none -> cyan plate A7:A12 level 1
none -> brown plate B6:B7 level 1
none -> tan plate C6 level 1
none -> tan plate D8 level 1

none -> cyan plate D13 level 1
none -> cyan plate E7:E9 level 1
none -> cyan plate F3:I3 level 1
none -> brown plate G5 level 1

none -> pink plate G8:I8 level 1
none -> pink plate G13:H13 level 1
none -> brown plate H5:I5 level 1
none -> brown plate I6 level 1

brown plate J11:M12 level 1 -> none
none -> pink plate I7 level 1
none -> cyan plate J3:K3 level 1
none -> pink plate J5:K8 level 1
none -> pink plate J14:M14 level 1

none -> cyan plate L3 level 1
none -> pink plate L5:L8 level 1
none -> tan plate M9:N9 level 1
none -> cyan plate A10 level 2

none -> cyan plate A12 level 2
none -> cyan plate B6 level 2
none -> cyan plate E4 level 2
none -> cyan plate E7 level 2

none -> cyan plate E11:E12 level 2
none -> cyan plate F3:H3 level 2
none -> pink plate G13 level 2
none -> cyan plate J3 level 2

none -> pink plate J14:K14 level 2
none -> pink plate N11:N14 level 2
§ §
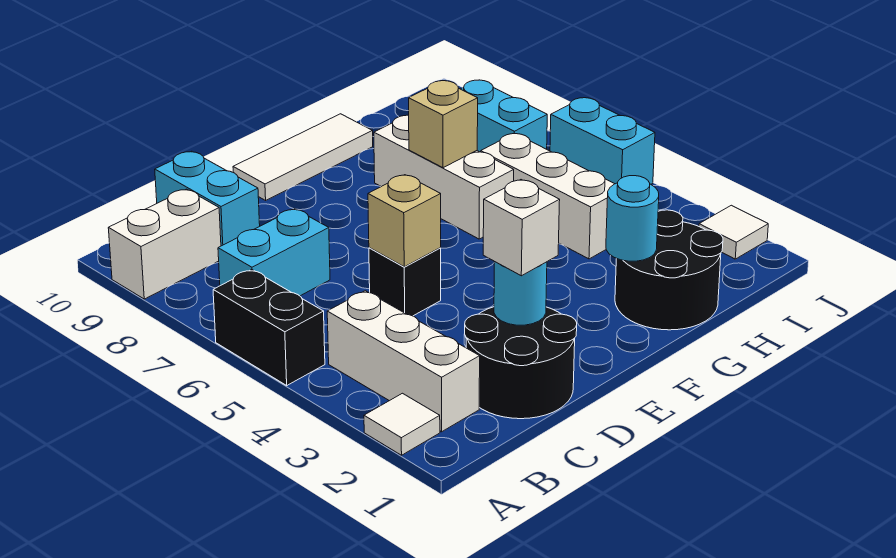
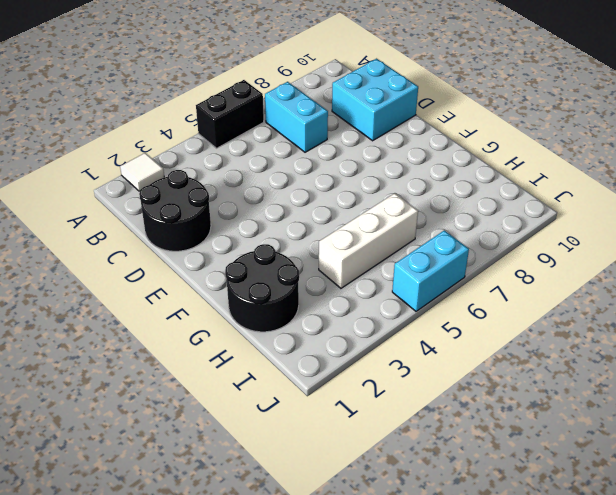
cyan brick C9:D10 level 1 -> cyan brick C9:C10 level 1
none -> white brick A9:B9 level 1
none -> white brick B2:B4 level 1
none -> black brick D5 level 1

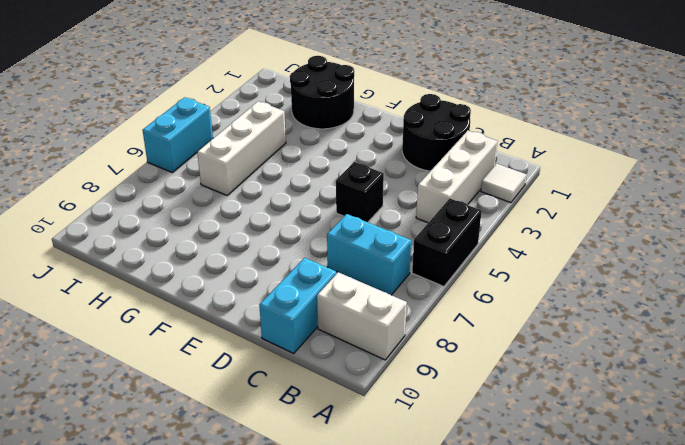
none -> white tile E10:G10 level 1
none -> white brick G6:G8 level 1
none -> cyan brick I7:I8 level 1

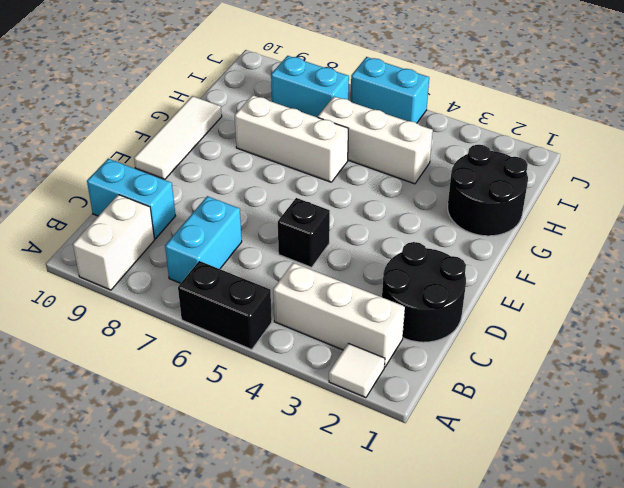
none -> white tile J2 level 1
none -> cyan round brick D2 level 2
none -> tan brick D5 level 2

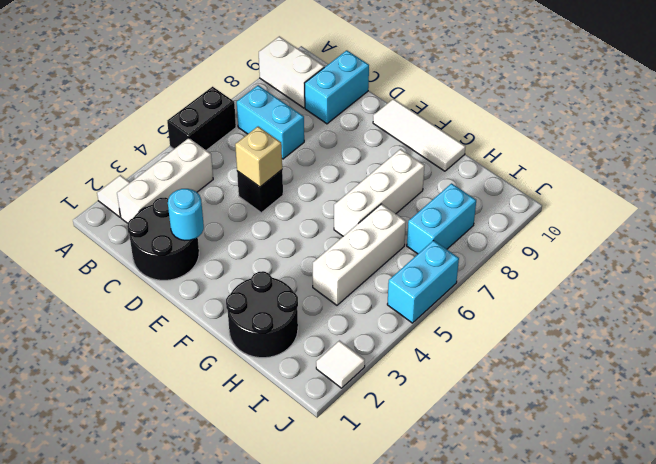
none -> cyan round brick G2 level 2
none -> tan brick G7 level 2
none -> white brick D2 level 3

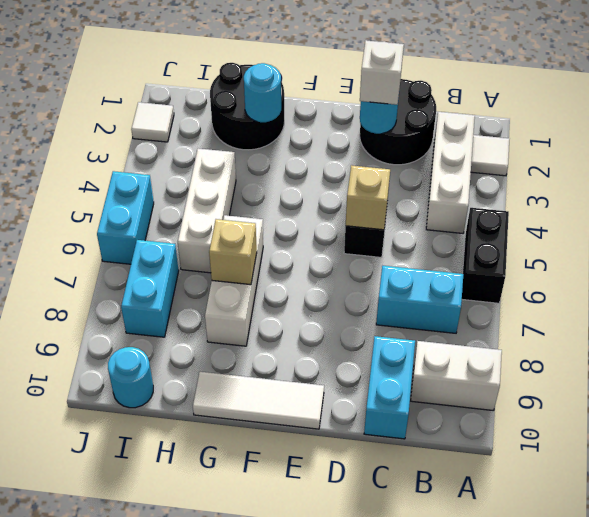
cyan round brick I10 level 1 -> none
§ §
## THE PROBLEM
Using the listing above, locate the lines that hold "tile" and copy each one.

## RESPONSE
none -> white tile E10:G10 level 1
none -> white tile J2 level 1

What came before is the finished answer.